• **Supplied records**:
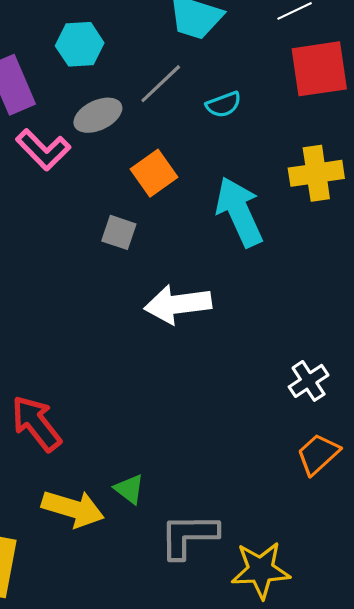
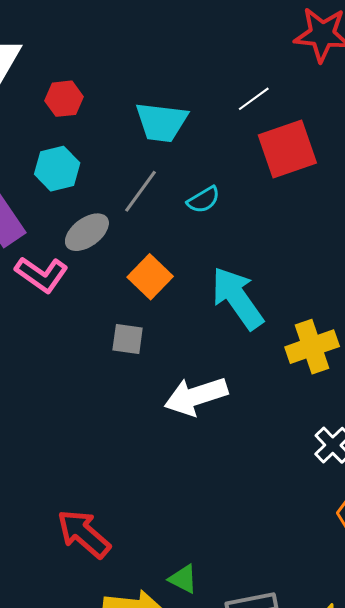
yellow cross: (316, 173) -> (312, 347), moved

==

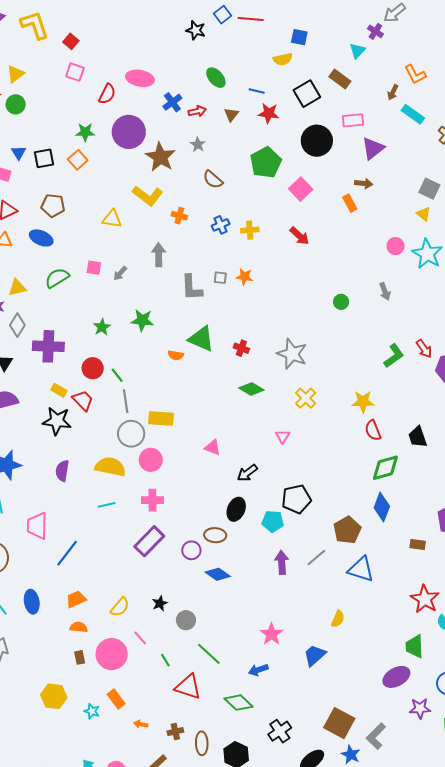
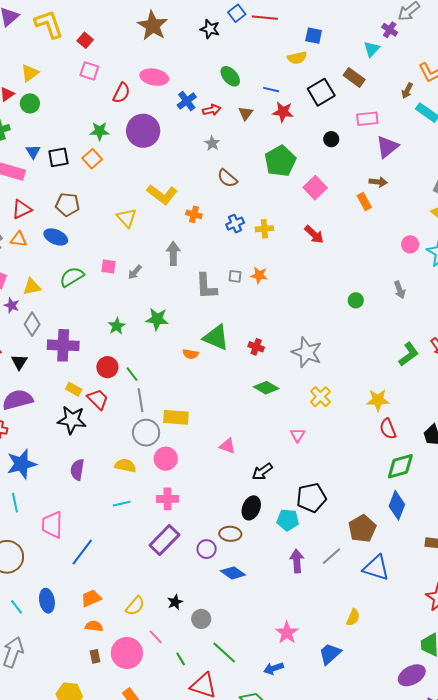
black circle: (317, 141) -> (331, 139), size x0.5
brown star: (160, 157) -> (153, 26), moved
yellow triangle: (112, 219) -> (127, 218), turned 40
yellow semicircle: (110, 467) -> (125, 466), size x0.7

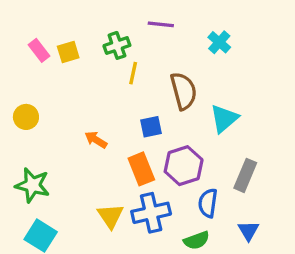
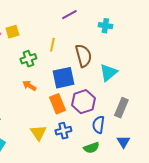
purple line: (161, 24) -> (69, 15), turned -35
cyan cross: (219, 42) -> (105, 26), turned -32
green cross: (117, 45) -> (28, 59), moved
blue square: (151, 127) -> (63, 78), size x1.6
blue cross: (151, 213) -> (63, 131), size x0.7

--

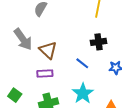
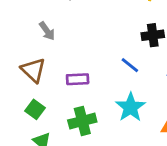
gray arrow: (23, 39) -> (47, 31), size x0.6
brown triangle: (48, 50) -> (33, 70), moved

• **Work request**:
Using the records above, write out exactly the lines between the one holding "green cross: (117, 45) -> (28, 59), moved" and the one holding "blue cross: (151, 213)", inclusive; leave everything else out.

• **Solution for this task**:
green cross: (117, 45) -> (28, 59), moved
blue square: (151, 127) -> (63, 78), size x1.6
blue cross: (151, 213) -> (63, 131), size x0.7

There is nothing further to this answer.